### What the task asks
Using the records that follow, work out the number of lines with the word "NAND" in them; reply with that number only.

##### Raw data #####

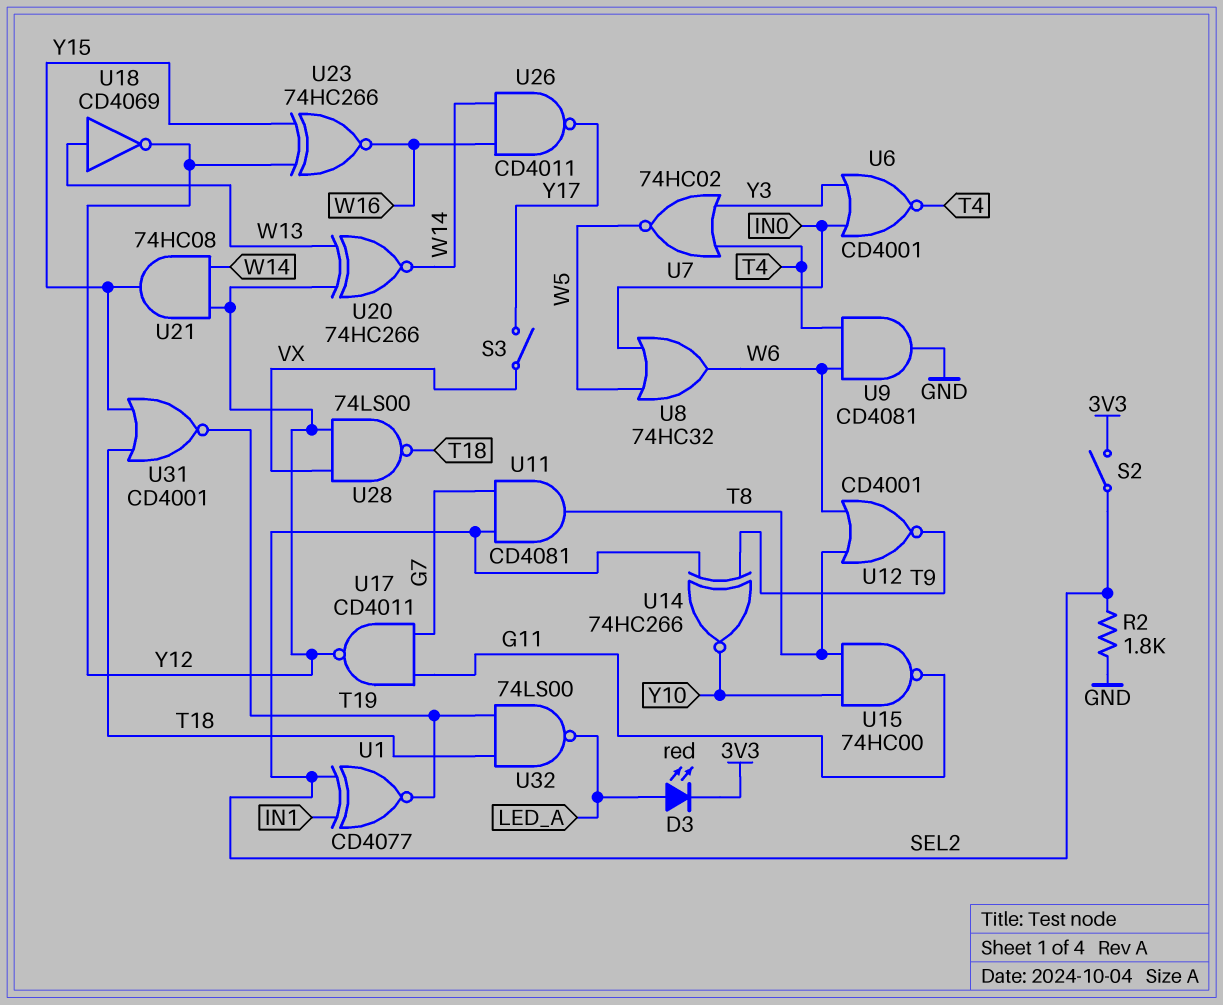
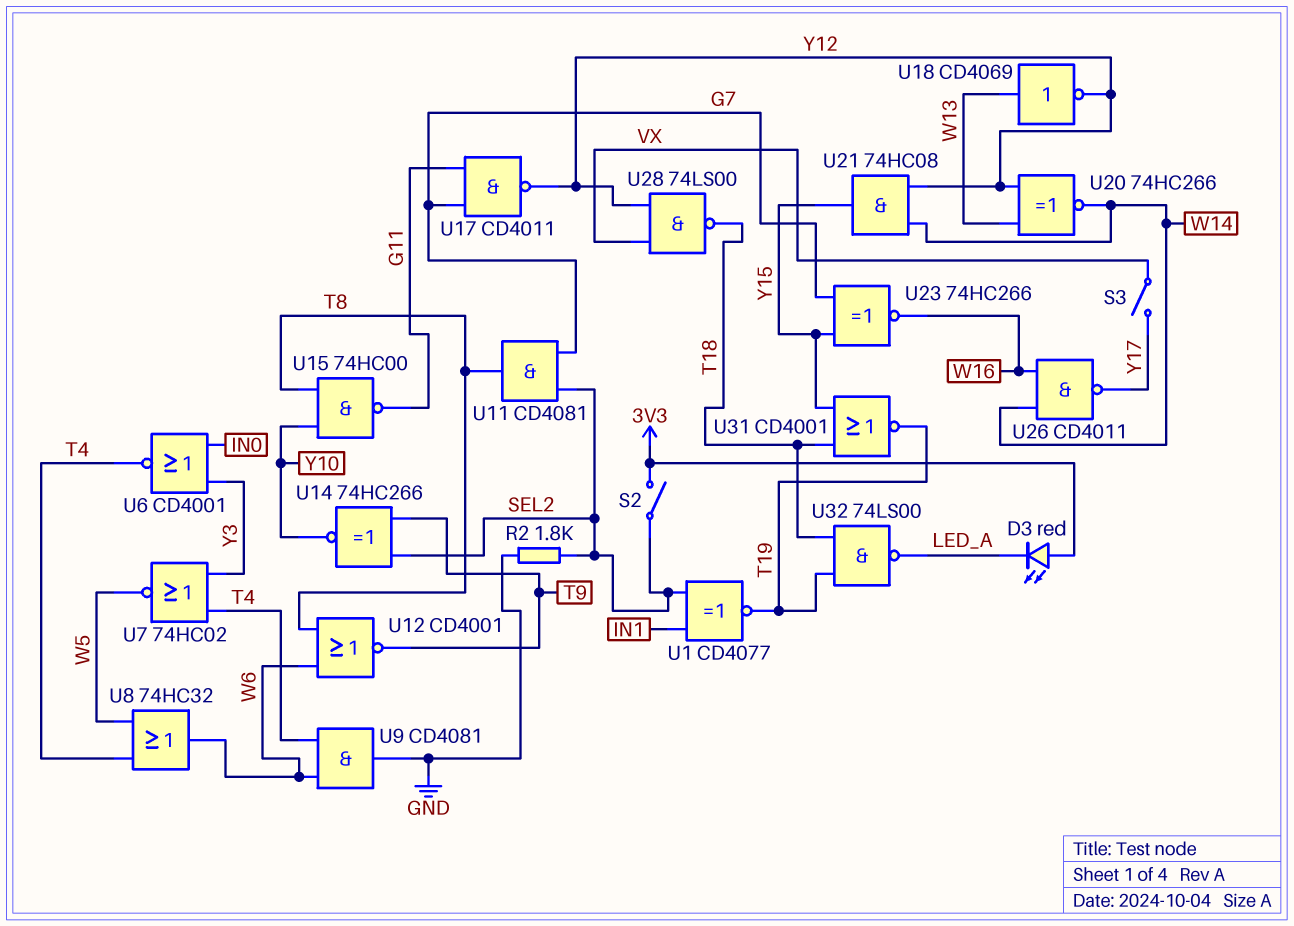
D3: LED red (A LED_A, K 3V3) -> LED red (A 3V3, K LED_A)
U8: OR 74HC32 (in IN0, in W5, out W6) -> OR 74HC32 (in T4, in W5, out W6)
U23: XNOR 74HC266 (in Y12, in Y15, out W16) -> XNOR 74HC266 (in G7, in Y15, out W16)

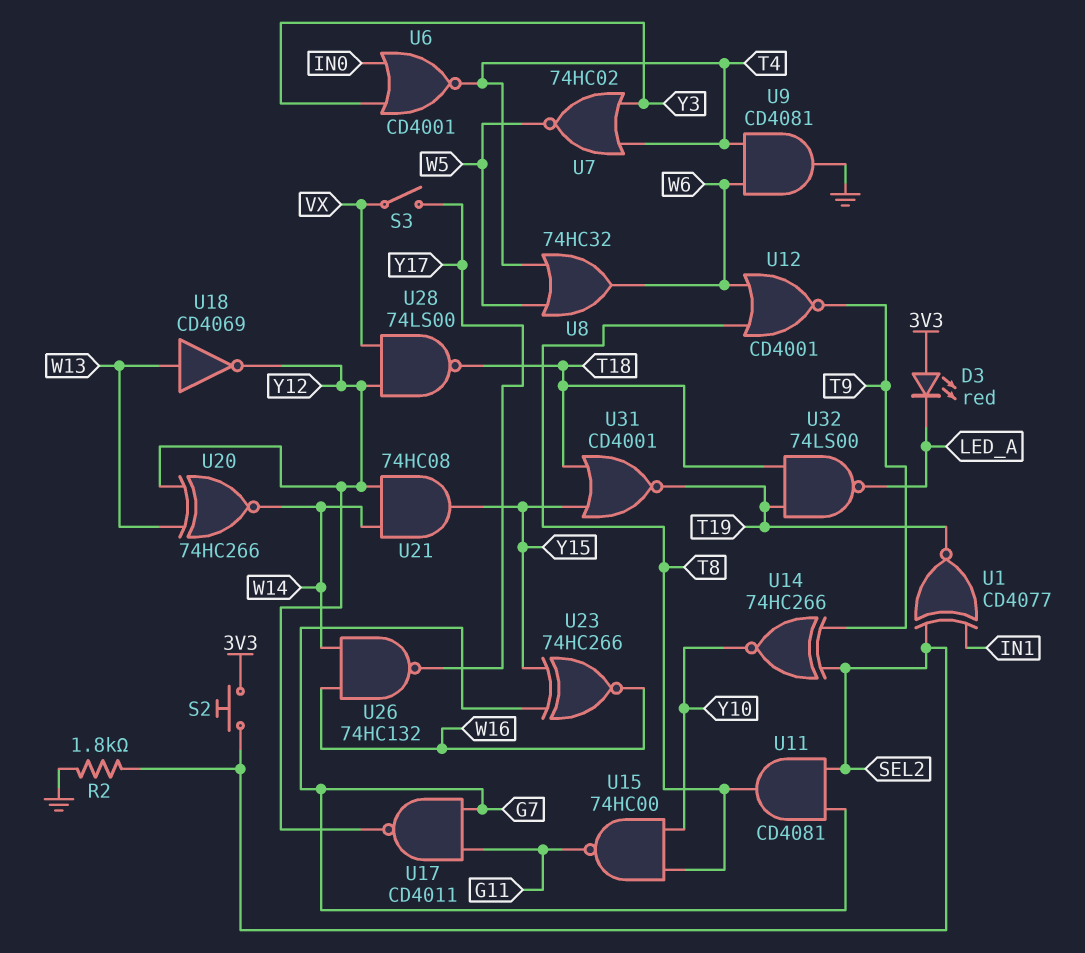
S2: switch (3V3, SEL2) -> button (3V3, SEL2)
U26: NAND CD4011 (in W14, in W16, out Y17) -> NAND 74HC132 (in W14, in W16, out Y17)

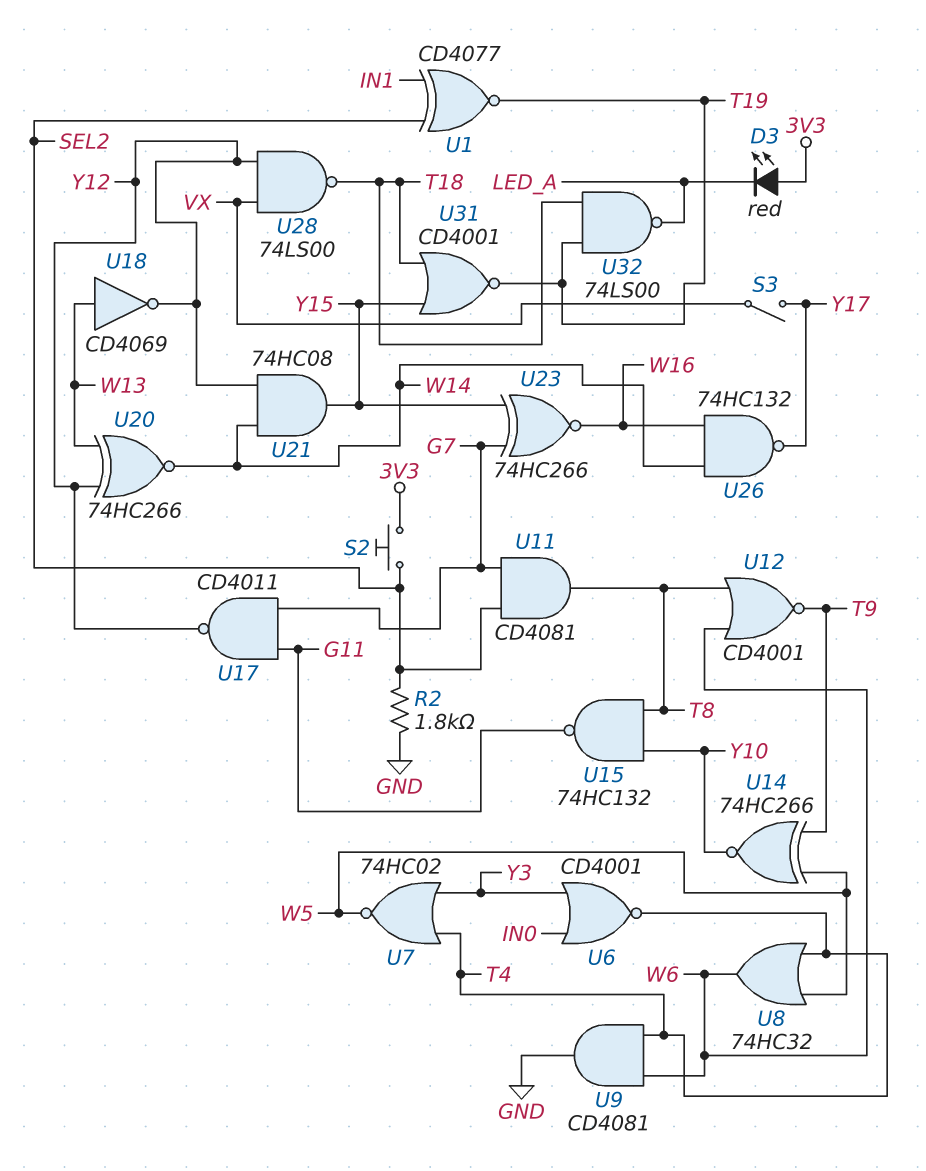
U14: XNOR 74HC266 (in SEL2, in T9, out Y10) -> XNOR 74HC266 (in T9, in W5, out Y10)
U15: NAND 74HC00 (in T8, in Y10, out G11) -> NAND 74HC132 (in T8, in Y10, out G11)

#####

### Response to the task
2